## AIM OF THE TASK
Give back exactly the lines of the material below that start at the line containing "black brick B7:C7" and end at the line containing "white cone G6", and no others.

## DATA EXTRACTS
-=-=-

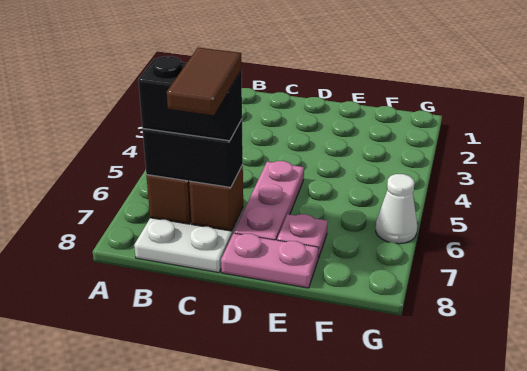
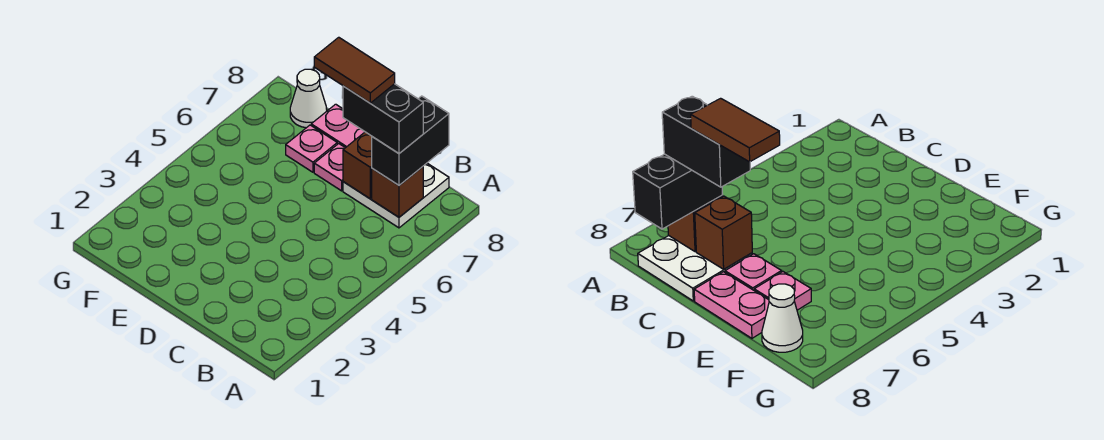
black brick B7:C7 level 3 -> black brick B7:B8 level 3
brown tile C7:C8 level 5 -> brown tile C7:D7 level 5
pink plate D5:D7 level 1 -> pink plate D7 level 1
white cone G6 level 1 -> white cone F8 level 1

-=-=-

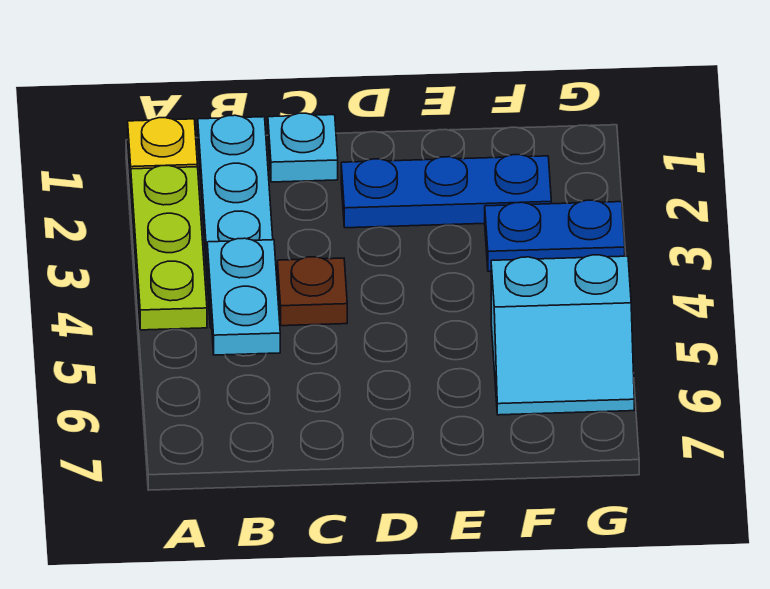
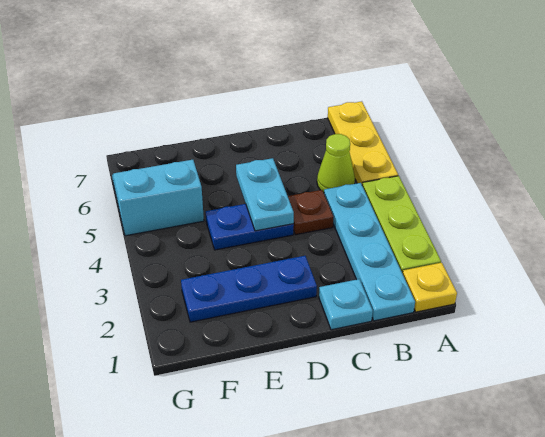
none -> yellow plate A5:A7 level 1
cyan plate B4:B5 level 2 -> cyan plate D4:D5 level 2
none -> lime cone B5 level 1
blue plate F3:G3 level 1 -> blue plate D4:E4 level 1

-=-=-

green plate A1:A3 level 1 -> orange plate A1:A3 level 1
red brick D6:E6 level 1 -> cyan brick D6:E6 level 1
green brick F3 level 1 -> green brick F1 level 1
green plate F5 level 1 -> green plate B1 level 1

-=-=-

## EXERCISE ANSWER
black brick B7:C7 level 3 -> black brick B7:B8 level 3
brown tile C7:C8 level 5 -> brown tile C7:D7 level 5
pink plate D5:D7 level 1 -> pink plate D7 level 1
white cone G6 level 1 -> white cone F8 level 1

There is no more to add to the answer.